**INSTRUCTIONS TO FOLLOW:**
Below are records to reproduce in full; copy them exactly but keep the pictures out.

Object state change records
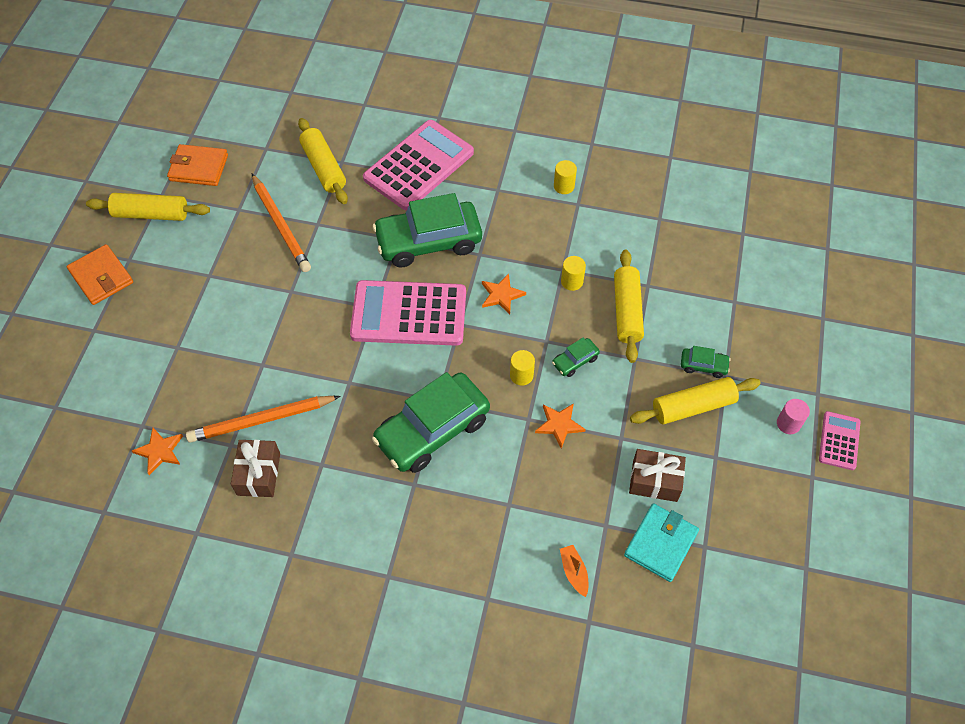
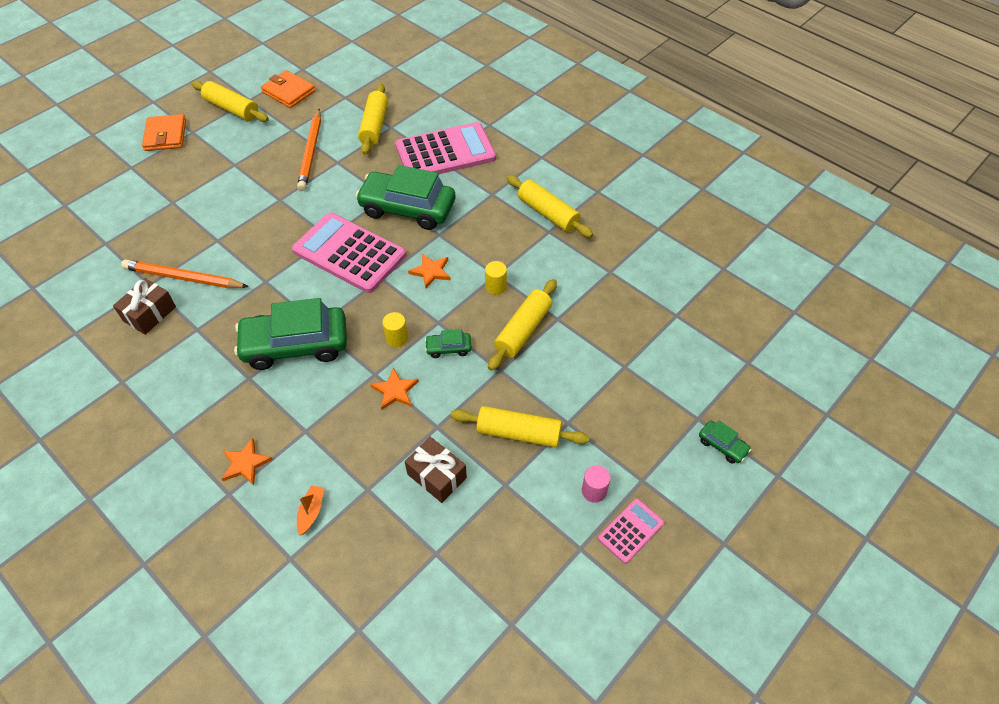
camera: 30 degrees right, 5 degrees down
orange star [132,428,183,475] -> orange star moved to [222,438,273,485]
yellow cylinder [554,160,577,194] -> yellow rolling pin [507,175,593,238]
turquoise wallet [624,503,699,582] -> none
green car [681,346,731,378] -> green car moved to [699,421,751,464]

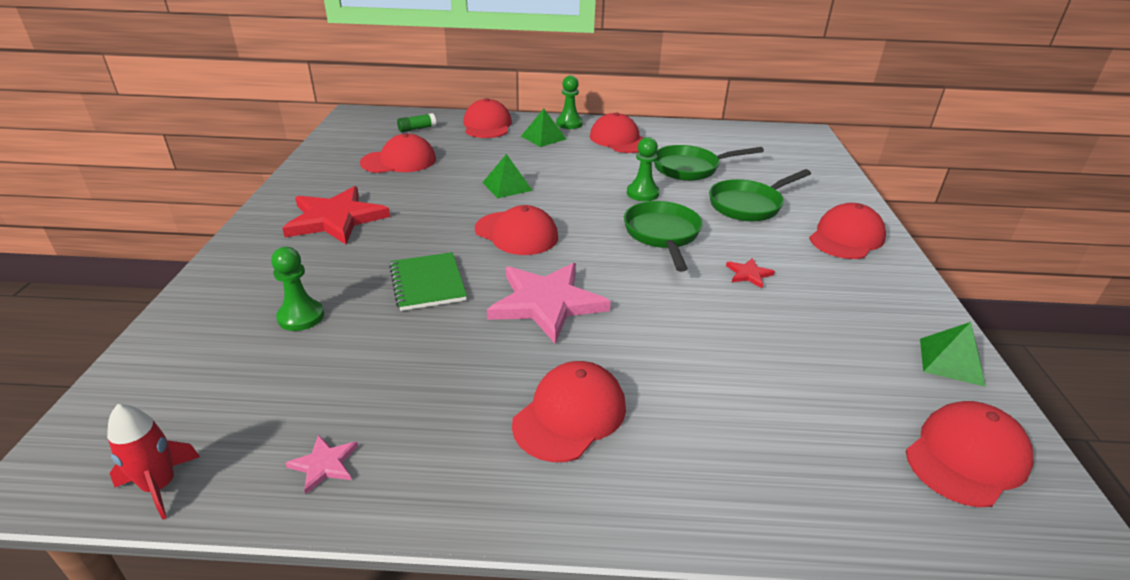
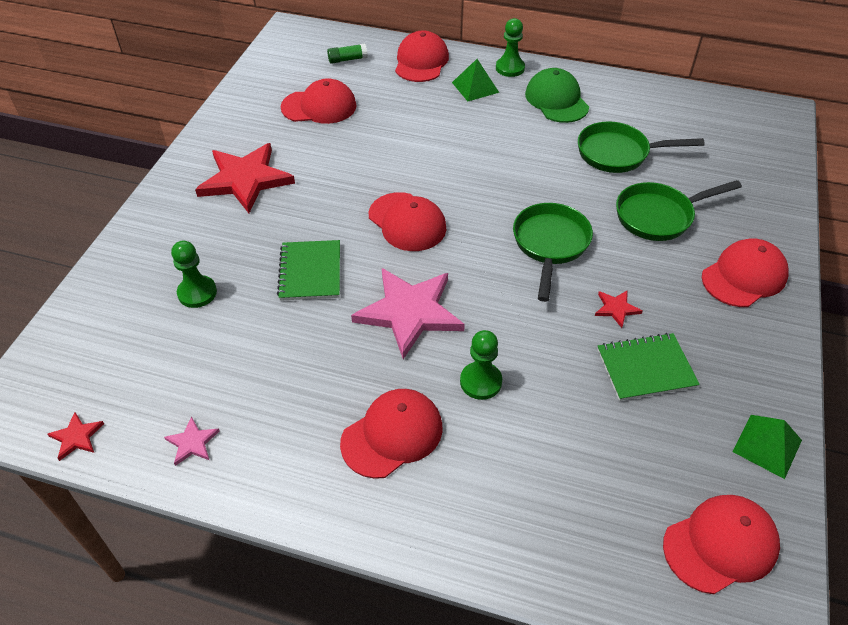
camera: 15 degrees right, 15 degrees up
red rocket [107,404,200,520] -> red star [47,412,104,461]
green pyramid [482,154,533,198] -> none
red cap [590,112,643,153] -> green cap [525,68,589,123]
green pawn [627,137,660,201] -> green pawn moved to [460,330,502,400]
none -> green notebook [597,333,700,401]

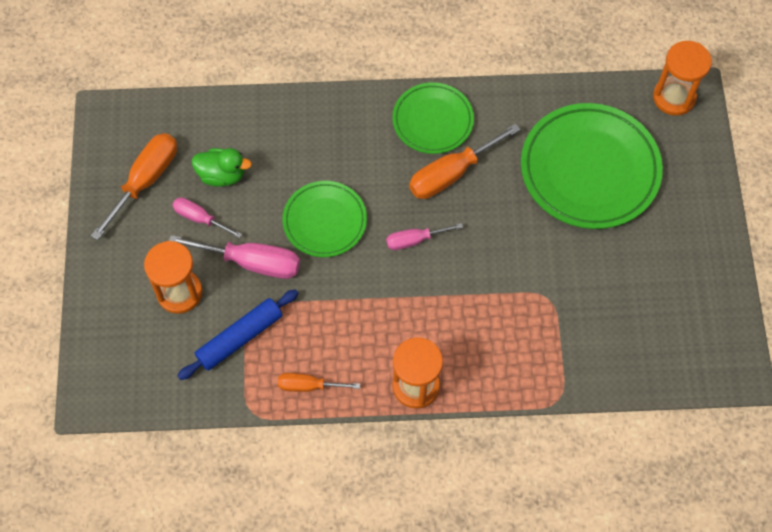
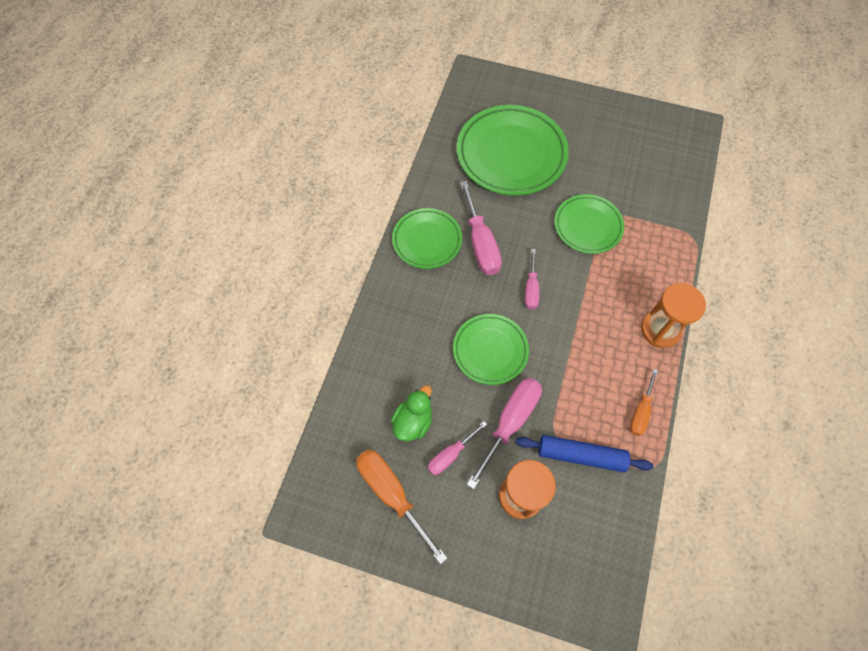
camera: 70 degrees left, 0 degrees up
blue rolling pin [178,289,299,380] -> blue rolling pin turned 60 degrees counterclockwise [515,435,653,472]
orange screwdriver [409,123,521,199] -> pink screwdriver [460,181,502,275]
orange hourglass [653,41,712,116] -> none
none -> green plate [554,194,624,254]

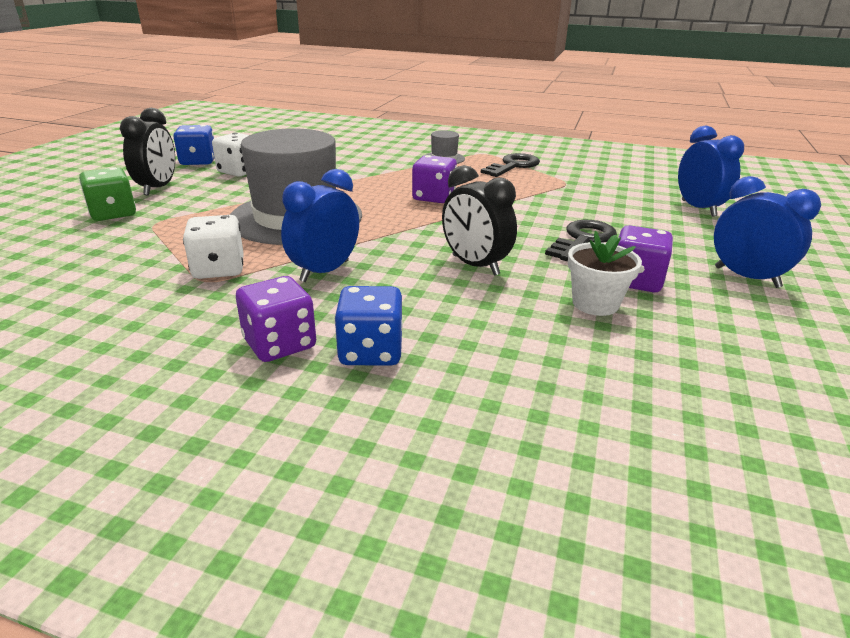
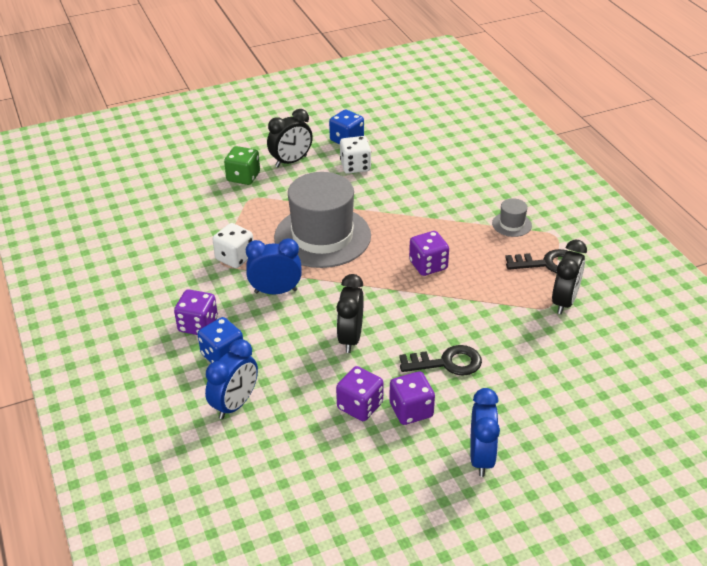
camera: 50 degrees right, 10 degrees up
white flower pot [568,231,642,316] -> purple dice [336,366,384,421]
blue clock [678,126,744,217] -> blue clock moved to [205,339,258,419]
none -> black clock [552,240,587,314]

**REPLY:**
camera: 30 degrees right, 5 degrees down
orange star [132,428,183,475] -> orange star moved to [222,438,273,485]
yellow cylinder [554,160,577,194] -> yellow rolling pin [507,175,593,238]
turquoise wallet [624,503,699,582] -> none
green car [681,346,731,378] -> green car moved to [699,421,751,464]

camera: 15 degrees right, 15 degrees up
red rocket [107,404,200,520] -> red star [47,412,104,461]
green pyramid [482,154,533,198] -> none
red cap [590,112,643,153] -> green cap [525,68,589,123]
green pawn [627,137,660,201] -> green pawn moved to [460,330,502,400]
none -> green notebook [597,333,700,401]

camera: 70 degrees left, 0 degrees up
blue rolling pin [178,289,299,380] -> blue rolling pin turned 60 degrees counterclockwise [515,435,653,472]
orange screwdriver [409,123,521,199] -> pink screwdriver [460,181,502,275]
orange hourglass [653,41,712,116] -> none
none -> green plate [554,194,624,254]

camera: 50 degrees right, 10 degrees up
white flower pot [568,231,642,316] -> purple dice [336,366,384,421]
blue clock [678,126,744,217] -> blue clock moved to [205,339,258,419]
none -> black clock [552,240,587,314]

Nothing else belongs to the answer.